** DIRECTIONS **
Reproduce the full listing without a single change.
****************************************
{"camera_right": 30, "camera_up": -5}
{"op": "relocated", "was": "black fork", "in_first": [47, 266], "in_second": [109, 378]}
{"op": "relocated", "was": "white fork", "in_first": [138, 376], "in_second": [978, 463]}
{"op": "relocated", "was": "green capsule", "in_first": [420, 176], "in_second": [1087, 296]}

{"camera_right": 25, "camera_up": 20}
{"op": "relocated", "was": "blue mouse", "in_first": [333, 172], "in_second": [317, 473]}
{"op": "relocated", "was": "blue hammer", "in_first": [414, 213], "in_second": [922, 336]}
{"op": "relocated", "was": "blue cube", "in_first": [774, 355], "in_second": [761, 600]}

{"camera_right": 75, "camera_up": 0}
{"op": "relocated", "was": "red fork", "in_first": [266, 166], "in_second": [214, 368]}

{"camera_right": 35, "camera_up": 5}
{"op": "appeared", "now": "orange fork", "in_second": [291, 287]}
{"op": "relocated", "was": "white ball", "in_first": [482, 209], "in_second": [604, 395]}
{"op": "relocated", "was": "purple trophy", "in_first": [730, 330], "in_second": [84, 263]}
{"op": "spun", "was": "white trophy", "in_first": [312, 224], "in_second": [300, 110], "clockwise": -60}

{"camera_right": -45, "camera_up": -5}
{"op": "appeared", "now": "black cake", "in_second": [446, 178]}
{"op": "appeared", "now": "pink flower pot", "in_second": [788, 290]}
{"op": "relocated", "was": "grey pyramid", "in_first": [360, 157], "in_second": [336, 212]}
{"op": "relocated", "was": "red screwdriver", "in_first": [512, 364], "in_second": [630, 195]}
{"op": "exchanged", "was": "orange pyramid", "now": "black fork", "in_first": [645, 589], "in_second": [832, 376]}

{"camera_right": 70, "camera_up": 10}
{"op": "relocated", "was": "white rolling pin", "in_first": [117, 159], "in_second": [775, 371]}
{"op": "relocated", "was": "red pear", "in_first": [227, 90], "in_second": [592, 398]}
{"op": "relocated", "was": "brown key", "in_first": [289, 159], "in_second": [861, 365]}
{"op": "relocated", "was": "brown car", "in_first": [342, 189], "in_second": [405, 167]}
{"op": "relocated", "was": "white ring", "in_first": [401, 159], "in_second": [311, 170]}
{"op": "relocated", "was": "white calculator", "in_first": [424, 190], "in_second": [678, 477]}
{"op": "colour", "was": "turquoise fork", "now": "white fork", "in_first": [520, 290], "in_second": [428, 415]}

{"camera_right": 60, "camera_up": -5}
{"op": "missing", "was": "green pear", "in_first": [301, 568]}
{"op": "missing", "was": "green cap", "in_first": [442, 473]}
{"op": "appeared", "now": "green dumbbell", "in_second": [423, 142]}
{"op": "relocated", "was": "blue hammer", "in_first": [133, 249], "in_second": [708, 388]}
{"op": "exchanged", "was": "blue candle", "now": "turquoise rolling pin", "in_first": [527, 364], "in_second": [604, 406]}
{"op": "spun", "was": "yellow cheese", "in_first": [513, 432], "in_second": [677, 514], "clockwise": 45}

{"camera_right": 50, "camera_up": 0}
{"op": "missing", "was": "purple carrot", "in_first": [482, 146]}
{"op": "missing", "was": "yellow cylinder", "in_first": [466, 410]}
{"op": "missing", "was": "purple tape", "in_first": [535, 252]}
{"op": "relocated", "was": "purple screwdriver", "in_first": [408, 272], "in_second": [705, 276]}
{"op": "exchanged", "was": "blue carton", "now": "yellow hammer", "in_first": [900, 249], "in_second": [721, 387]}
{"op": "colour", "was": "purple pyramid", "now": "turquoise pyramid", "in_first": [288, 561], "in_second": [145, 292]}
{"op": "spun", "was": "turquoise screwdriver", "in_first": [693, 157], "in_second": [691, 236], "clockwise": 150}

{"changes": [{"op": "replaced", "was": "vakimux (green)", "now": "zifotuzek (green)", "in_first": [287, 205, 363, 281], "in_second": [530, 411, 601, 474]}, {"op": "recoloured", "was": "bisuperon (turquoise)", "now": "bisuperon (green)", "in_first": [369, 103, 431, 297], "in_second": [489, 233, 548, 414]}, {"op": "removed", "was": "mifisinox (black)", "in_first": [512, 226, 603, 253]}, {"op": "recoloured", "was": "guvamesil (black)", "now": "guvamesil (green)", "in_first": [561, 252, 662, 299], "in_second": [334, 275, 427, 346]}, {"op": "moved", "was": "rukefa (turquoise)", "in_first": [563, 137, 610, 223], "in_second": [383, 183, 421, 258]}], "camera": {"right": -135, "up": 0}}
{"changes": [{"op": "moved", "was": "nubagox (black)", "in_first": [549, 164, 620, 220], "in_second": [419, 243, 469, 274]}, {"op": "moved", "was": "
****************************************
** EXPECTED ANSWER **
{"camera_right": 30, "camera_up": -5}
{"op": "relocated", "was": "black fork", "in_first": [47, 266], "in_second": [109, 378]}
{"op": "relocated", "was": "white fork", "in_first": [138, 376], "in_second": [978, 463]}
{"op": "relocated", "was": "green capsule", "in_first": [420, 176], "in_second": [1087, 296]}

{"camera_right": 25, "camera_up": 20}
{"op": "relocated", "was": "blue mouse", "in_first": [333, 172], "in_second": [317, 473]}
{"op": "relocated", "was": "blue hammer", "in_first": [414, 213], "in_second": [922, 336]}
{"op": "relocated", "was": "blue cube", "in_first": [774, 355], "in_second": [761, 600]}

{"camera_right": 75, "camera_up": 0}
{"op": "relocated", "was": "red fork", "in_first": [266, 166], "in_second": [214, 368]}

{"camera_right": 35, "camera_up": 5}
{"op": "appeared", "now": "orange fork", "in_second": [291, 287]}
{"op": "relocated", "was": "white ball", "in_first": [482, 209], "in_second": [604, 395]}
{"op": "relocated", "was": "purple trophy", "in_first": [730, 330], "in_second": [84, 263]}
{"op": "spun", "was": "white trophy", "in_first": [312, 224], "in_second": [300, 110], "clockwise": -60}

{"camera_right": -45, "camera_up": -5}
{"op": "appeared", "now": "black cake", "in_second": [446, 178]}
{"op": "appeared", "now": "pink flower pot", "in_second": [788, 290]}
{"op": "relocated", "was": "grey pyramid", "in_first": [360, 157], "in_second": [336, 212]}
{"op": "relocated", "was": "red screwdriver", "in_first": [512, 364], "in_second": [630, 195]}
{"op": "exchanged", "was": "orange pyramid", "now": "black fork", "in_first": [645, 589], "in_second": [832, 376]}

{"camera_right": 70, "camera_up": 10}
{"op": "relocated", "was": "white rolling pin", "in_first": [117, 159], "in_second": [775, 371]}
{"op": "relocated", "was": "red pear", "in_first": [227, 90], "in_second": [592, 398]}
{"op": "relocated", "was": "brown key", "in_first": [289, 159], "in_second": [861, 365]}
{"op": "relocated", "was": "brown car", "in_first": [342, 189], "in_second": [405, 167]}
{"op": "relocated", "was": "white ring", "in_first": [401, 159], "in_second": [311, 170]}
{"op": "relocated", "was": "white calculator", "in_first": [424, 190], "in_second": [678, 477]}
{"op": "colour", "was": "turquoise fork", "now": "white fork", "in_first": [520, 290], "in_second": [428, 415]}

{"camera_right": 60, "camera_up": -5}
{"op": "missing", "was": "green pear", "in_first": [301, 568]}
{"op": "missing", "was": "green cap", "in_first": [442, 473]}
{"op": "appeared", "now": "green dumbbell", "in_second": [423, 142]}
{"op": "relocated", "was": "blue hammer", "in_first": [133, 249], "in_second": [708, 388]}
{"op": "exchanged", "was": "blue candle", "now": "turquoise rolling pin", "in_first": [527, 364], "in_second": [604, 406]}
{"op": "spun", "was": "yellow cheese", "in_first": [513, 432], "in_second": [677, 514], "clockwise": 45}

{"camera_right": 50, "camera_up": 0}
{"op": "missing", "was": "purple carrot", "in_first": [482, 146]}
{"op": "missing", "was": "yellow cylinder", "in_first": [466, 410]}
{"op": "missing", "was": "purple tape", "in_first": [535, 252]}
{"op": "relocated", "was": "purple screwdriver", "in_first": [408, 272], "in_second": [705, 276]}
{"op": "exchanged", "was": "blue carton", "now": "yellow hammer", "in_first": [900, 249], "in_second": [721, 387]}
{"op": "colour", "was": "purple pyramid", "now": "turquoise pyramid", "in_first": [288, 561], "in_second": [145, 292]}
{"op": "spun", "was": "turquoise screwdriver", "in_first": [693, 157], "in_second": [691, 236], "clockwise": 150}

{"changes": [{"op": "replaced", "was": "vakimux (green)", "now": "zifotuzek (green)", "in_first": [287, 205, 363, 281], "in_second": [530, 411, 601, 474]}, {"op": "recoloured", "was": "bisuperon (turquoise)", "now": "bisuperon (green)", "in_first": [369, 103, 431, 297], "in_second": [489, 233, 548, 414]}, {"op": "removed", "was": "mifisinox (black)", "in_first": [512, 226, 603, 253]}, {"op": "recoloured", "was": "guvamesil (black)", "now": "guvamesil (green)", "in_first": [561, 252, 662, 299], "in_second": [334, 275, 427, 346]}, {"op": "moved", "was": "rukefa (turquoise)", "in_first": [563, 137, 610, 223], "in_second": [383, 183, 421, 258]}], "camera": {"right": -135, "up": 0}}
{"changes": [{"op": "moved", "was": "nubagox (black)", "in_first": [549, 164, 620, 220], "in_second": [419, 243, 469, 274]}, {"op": "moved", "was": "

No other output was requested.